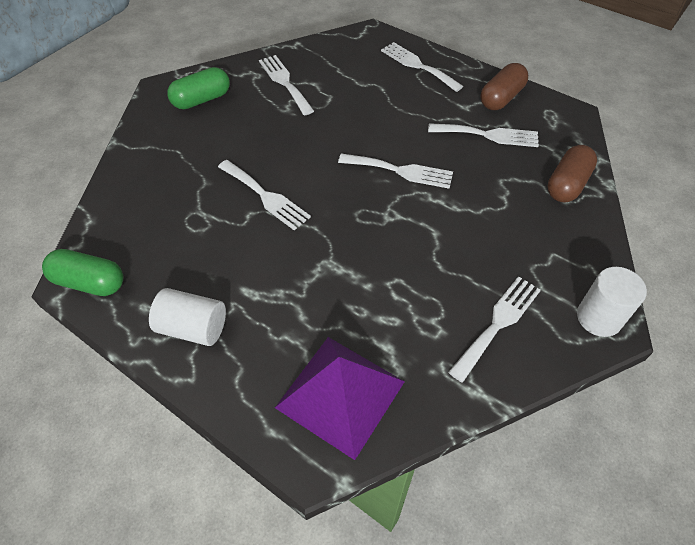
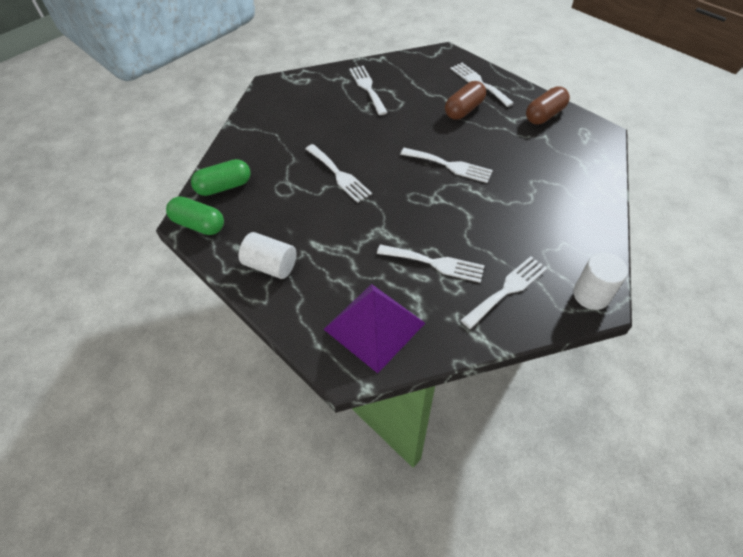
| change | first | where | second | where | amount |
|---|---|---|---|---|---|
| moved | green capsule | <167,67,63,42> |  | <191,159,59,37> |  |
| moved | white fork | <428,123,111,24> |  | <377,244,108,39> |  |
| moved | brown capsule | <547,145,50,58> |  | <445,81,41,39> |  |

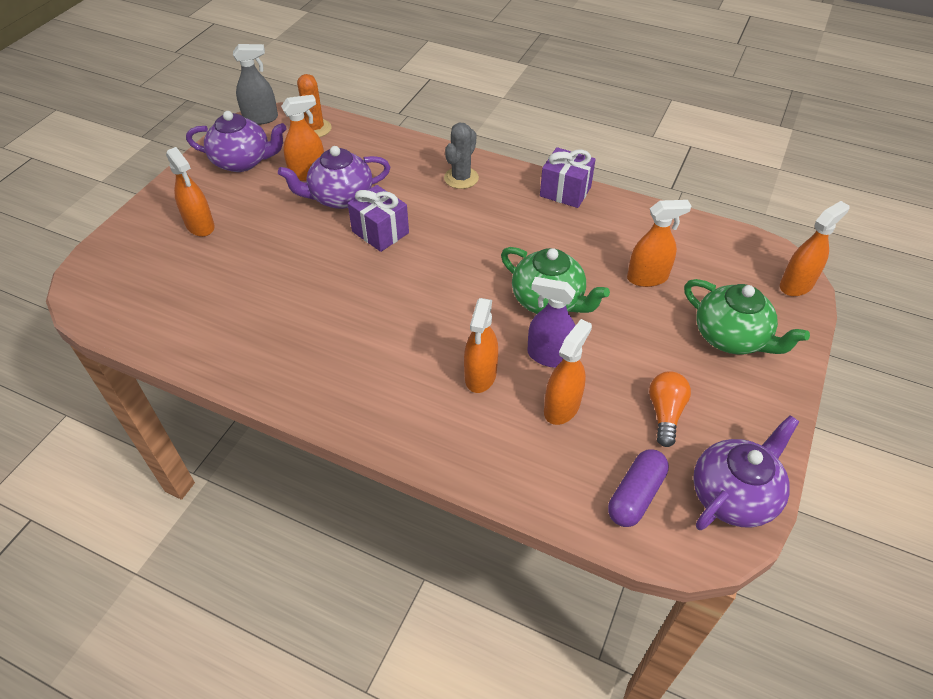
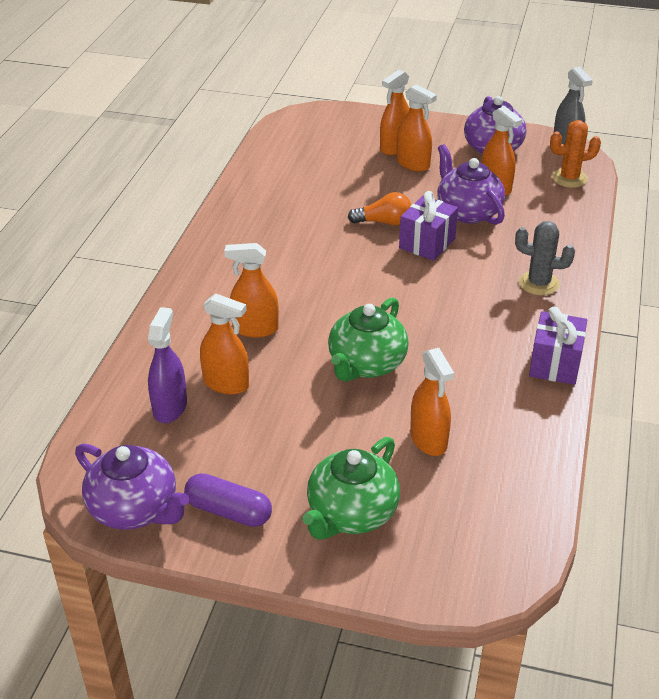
| change | first | where | second | where | amount |
|---|---|---|---|---|---|
| moved | purple spray bottle | <527,277,49,91> |  | <148,307,39,116> |  |
| moved | purple capsule | <608,449,61,78> |  | <184,473,88,54> |  |
| moved | orange light bulb | <649,371,42,76> |  | <348,192,63,33> |  |
| moved | orange spray bottle | <780,201,70,95> |  | <397,84,40,88> |  |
───
## WHAT TO PRODUCE
Output every entry above verbatim, but leave out the pictures.

## EXERCISE ANSWER
| change | first | where | second | where | amount |
|---|---|---|---|---|---|
| moved | green capsule | <167,67,63,42> |  | <191,159,59,37> |  |
| moved | white fork | <428,123,111,24> |  | <377,244,108,39> |  |
| moved | brown capsule | <547,145,50,58> |  | <445,81,41,39> |  |

| change | first | where | second | where | amount |
|---|---|---|---|---|---|
| moved | purple spray bottle | <527,277,49,91> |  | <148,307,39,116> |  |
| moved | purple capsule | <608,449,61,78> |  | <184,473,88,54> |  |
| moved | orange light bulb | <649,371,42,76> |  | <348,192,63,33> |  |
| moved | orange spray bottle | <780,201,70,95> |  | <397,84,40,88> |  |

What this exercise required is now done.